== Input records ==

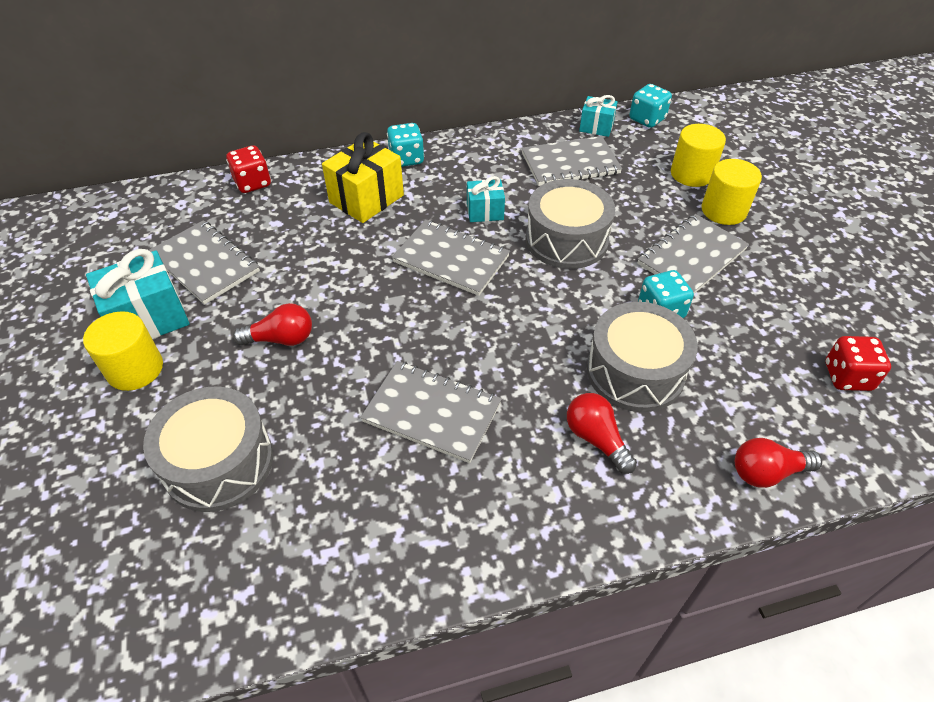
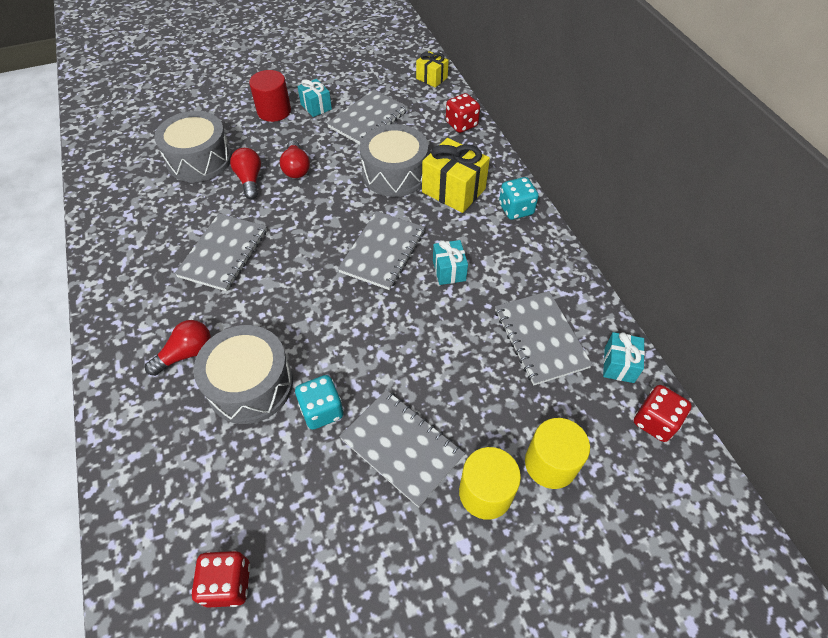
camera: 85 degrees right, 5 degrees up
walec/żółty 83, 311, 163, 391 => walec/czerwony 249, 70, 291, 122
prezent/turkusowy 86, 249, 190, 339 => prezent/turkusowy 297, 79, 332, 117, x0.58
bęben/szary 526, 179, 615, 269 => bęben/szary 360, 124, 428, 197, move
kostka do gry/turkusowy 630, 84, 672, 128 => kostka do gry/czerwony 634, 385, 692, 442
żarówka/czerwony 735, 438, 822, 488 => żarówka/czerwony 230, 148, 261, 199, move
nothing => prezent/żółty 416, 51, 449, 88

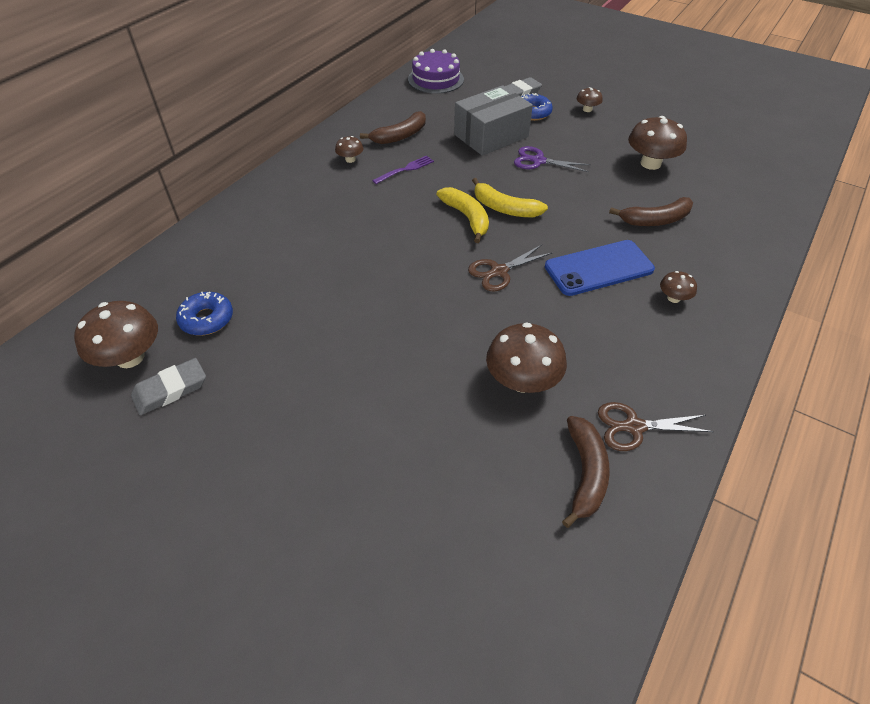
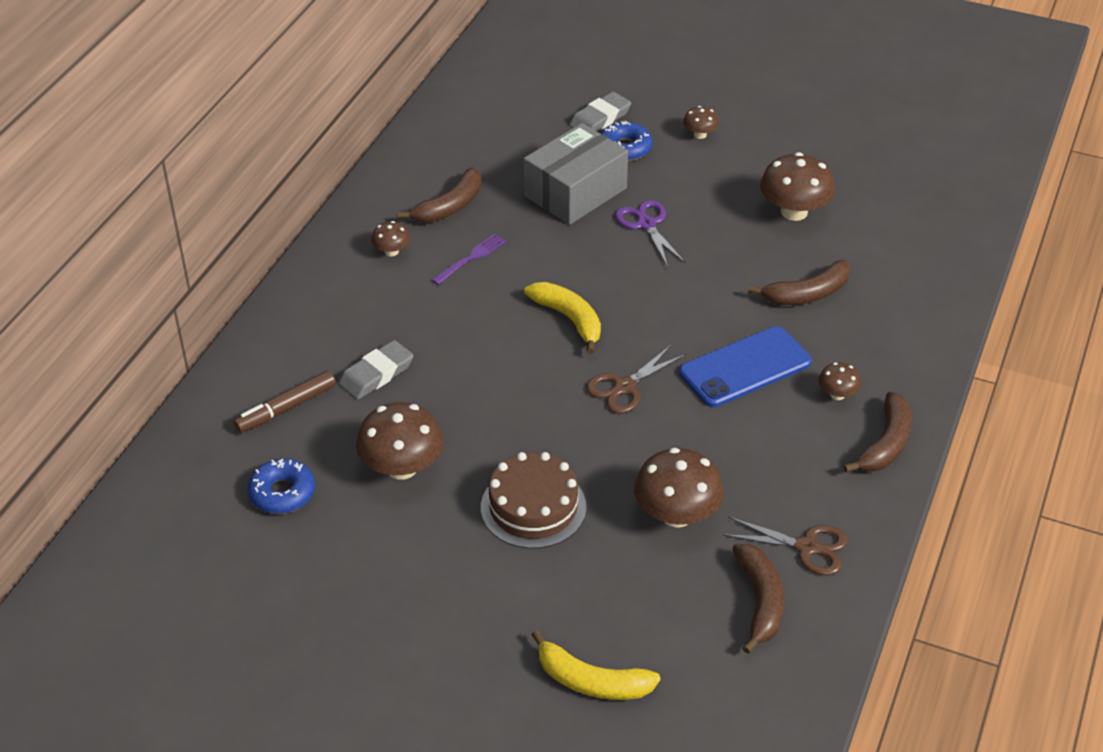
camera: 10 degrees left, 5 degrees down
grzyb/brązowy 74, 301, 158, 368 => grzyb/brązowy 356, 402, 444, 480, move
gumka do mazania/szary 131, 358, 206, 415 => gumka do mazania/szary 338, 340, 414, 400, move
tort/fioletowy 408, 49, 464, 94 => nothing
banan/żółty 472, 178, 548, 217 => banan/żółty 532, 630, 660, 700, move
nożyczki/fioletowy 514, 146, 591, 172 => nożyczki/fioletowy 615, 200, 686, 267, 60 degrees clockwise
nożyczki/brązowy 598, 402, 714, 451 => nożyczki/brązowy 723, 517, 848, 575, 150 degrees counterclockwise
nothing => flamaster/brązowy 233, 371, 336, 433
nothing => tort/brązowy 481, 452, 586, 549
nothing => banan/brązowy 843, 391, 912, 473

===

**Exercise objective**.
Filter the preceding entries down to the lines with "turkusowy".

**Answer box**.
prezent/turkusowy 86, 249, 190, 339 => prezent/turkusowy 297, 79, 332, 117, x0.58
kostka do gry/turkusowy 630, 84, 672, 128 => kostka do gry/czerwony 634, 385, 692, 442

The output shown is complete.